#### Directions
Each record below needs to be reproduced precisely, though not its pictures.
____ Source data
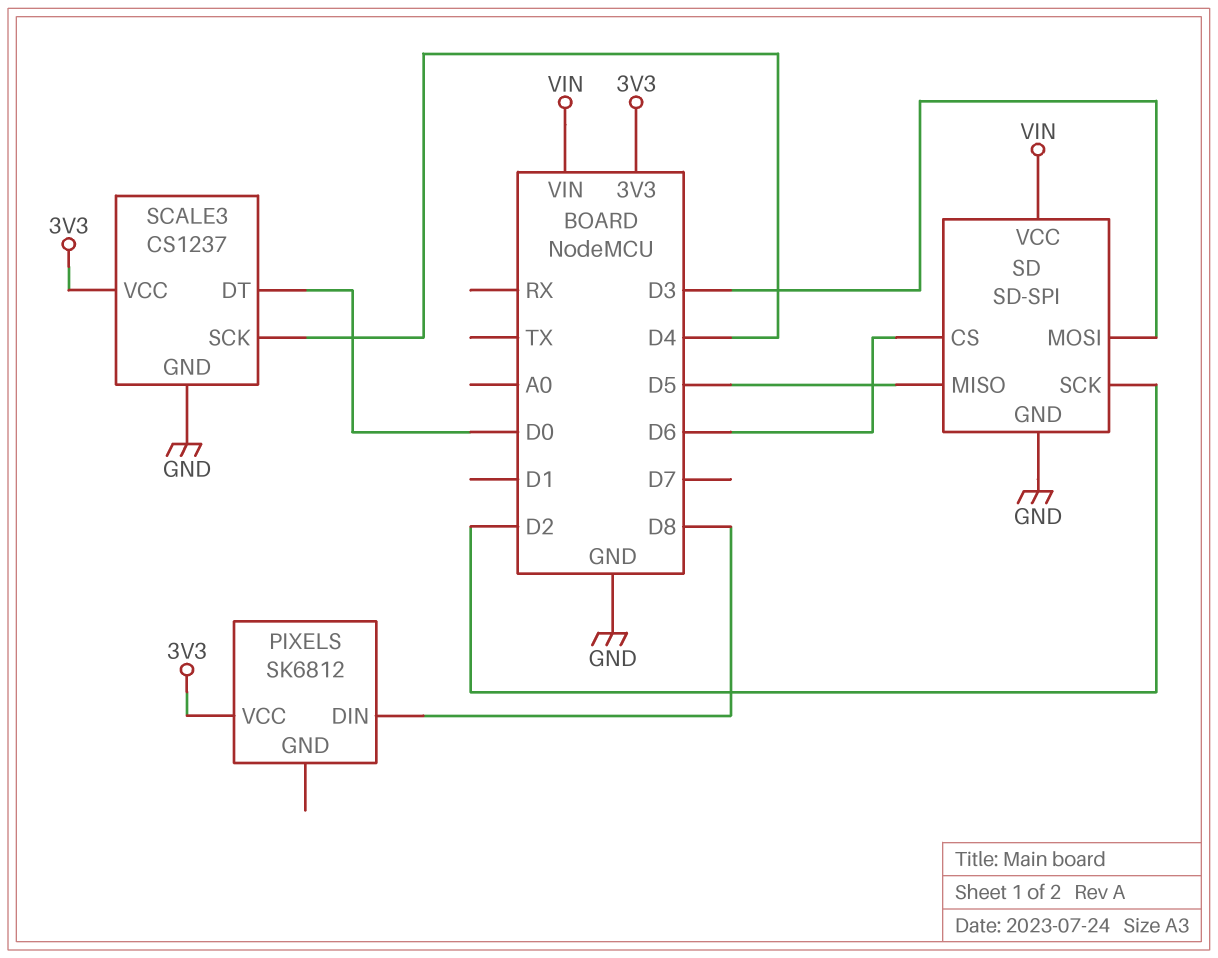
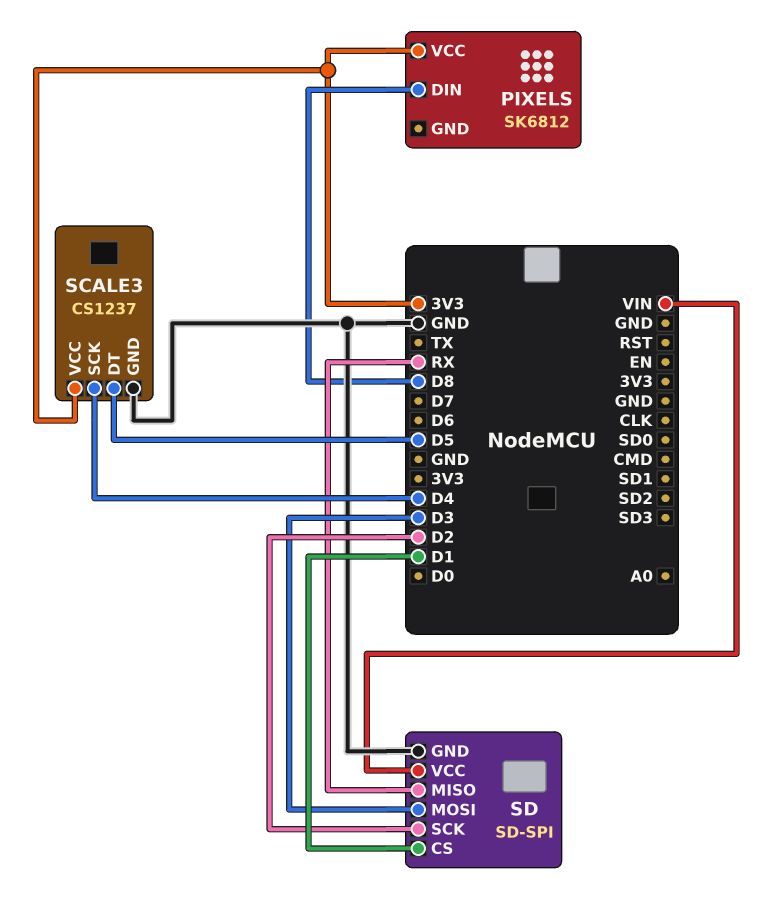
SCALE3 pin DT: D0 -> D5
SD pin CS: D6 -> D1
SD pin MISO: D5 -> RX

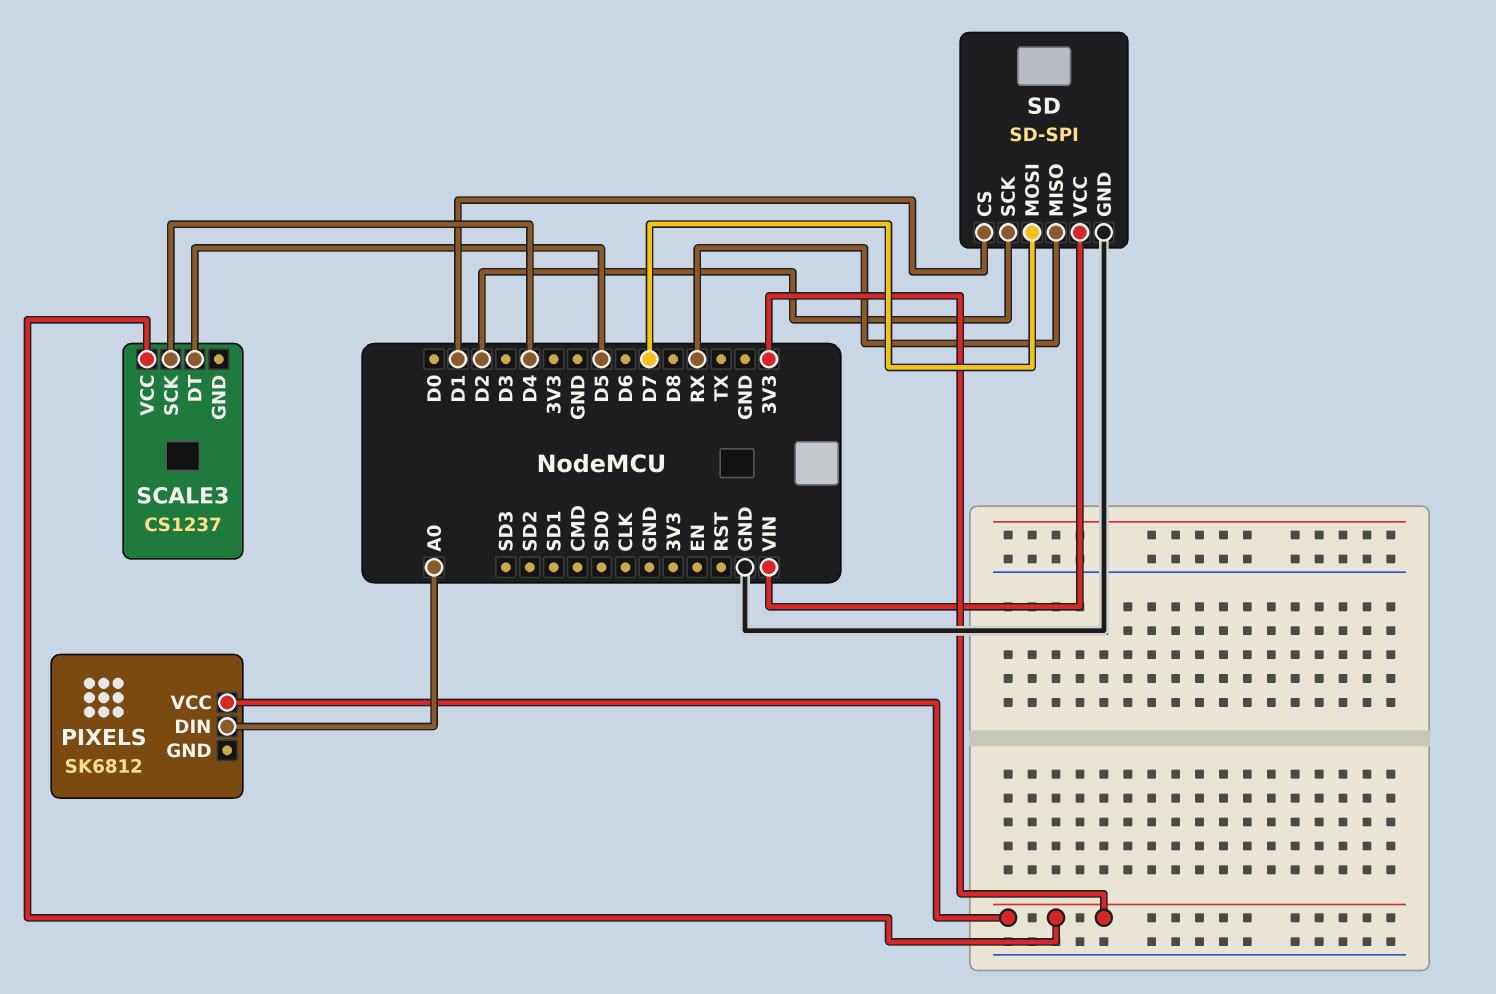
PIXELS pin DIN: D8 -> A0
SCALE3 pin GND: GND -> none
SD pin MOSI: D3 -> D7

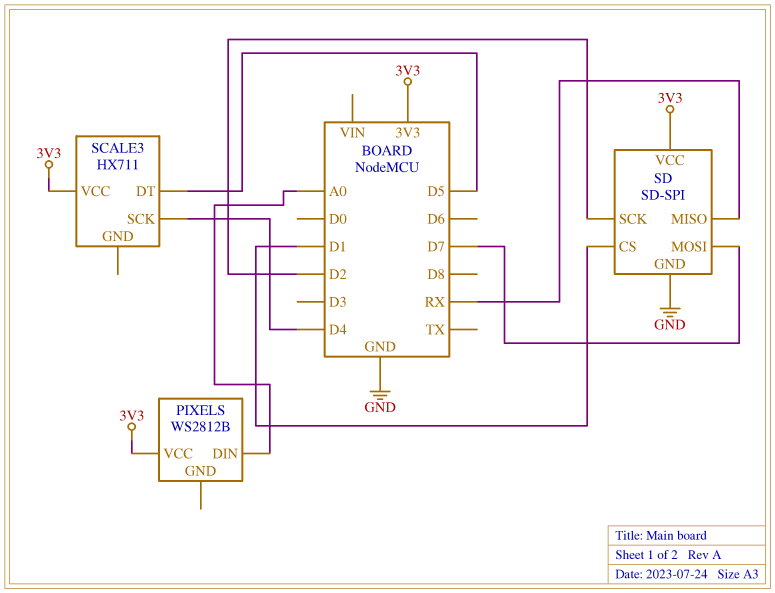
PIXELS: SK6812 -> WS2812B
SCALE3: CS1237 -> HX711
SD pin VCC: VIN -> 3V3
________
#### Answer box
SCALE3 pin DT: D0 -> D5
SD pin CS: D6 -> D1
SD pin MISO: D5 -> RX

PIXELS pin DIN: D8 -> A0
SCALE3 pin GND: GND -> none
SD pin MOSI: D3 -> D7

PIXELS: SK6812 -> WS2812B
SCALE3: CS1237 -> HX711
SD pin VCC: VIN -> 3V3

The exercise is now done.